:: BRIEF ::
The range to repeat runs from the line with "(265, 400) = (651, 285): yellow" to the last line below, both ends included; give it exactly and without pictures.

Top of DATA FOR PROCESSING

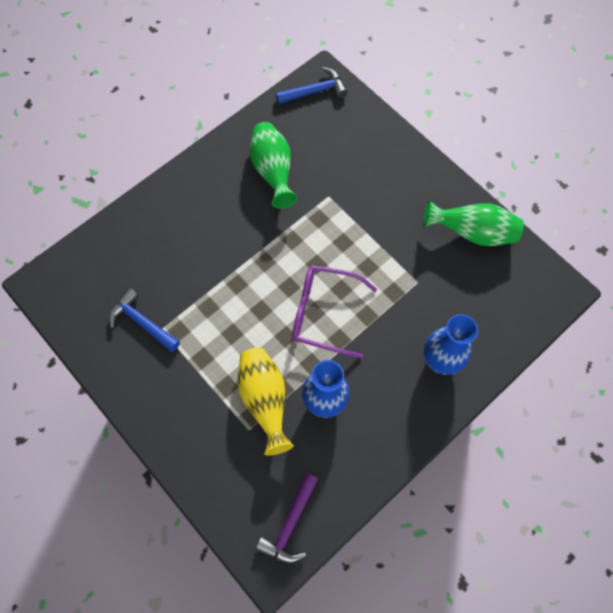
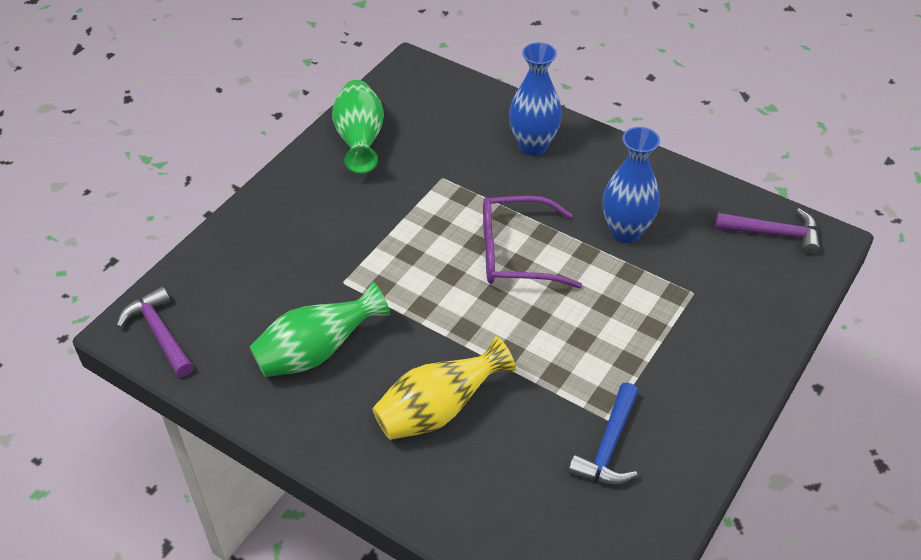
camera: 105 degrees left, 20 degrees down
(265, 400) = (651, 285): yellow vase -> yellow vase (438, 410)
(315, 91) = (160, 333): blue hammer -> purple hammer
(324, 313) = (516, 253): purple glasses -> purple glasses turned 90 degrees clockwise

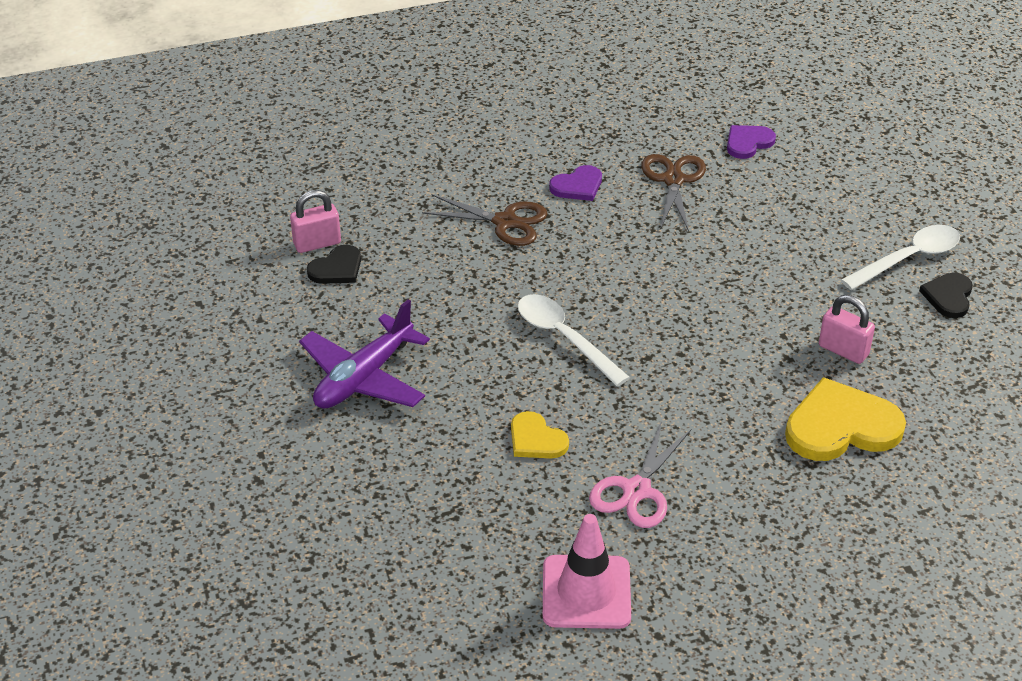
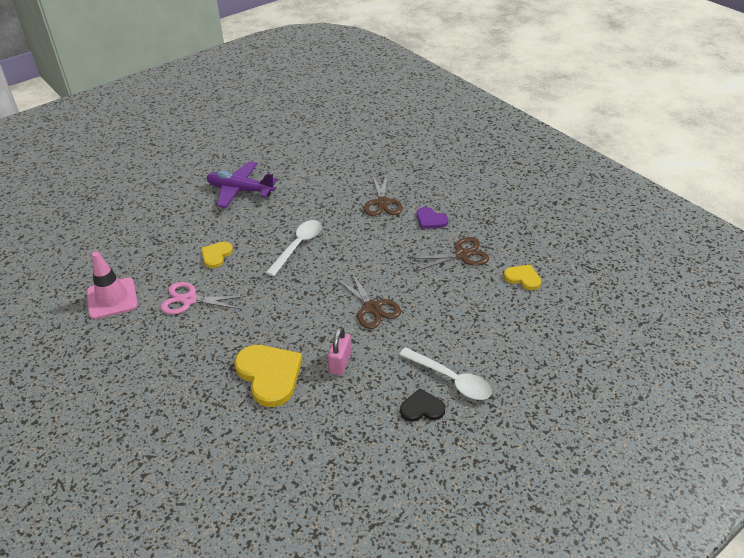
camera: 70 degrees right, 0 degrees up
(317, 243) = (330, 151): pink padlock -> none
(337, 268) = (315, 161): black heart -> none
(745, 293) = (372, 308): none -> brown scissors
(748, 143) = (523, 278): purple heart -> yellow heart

Bottom of DATA FOR PROCESSING

:: ANSWER FOR THIS EXERCISE ::
(265, 400) = (651, 285): yellow vase -> yellow vase (438, 410)
(315, 91) = (160, 333): blue hammer -> purple hammer
(324, 313) = (516, 253): purple glasses -> purple glasses turned 90 degrees clockwise

camera: 70 degrees right, 0 degrees up
(317, 243) = (330, 151): pink padlock -> none
(337, 268) = (315, 161): black heart -> none
(745, 293) = (372, 308): none -> brown scissors
(748, 143) = (523, 278): purple heart -> yellow heart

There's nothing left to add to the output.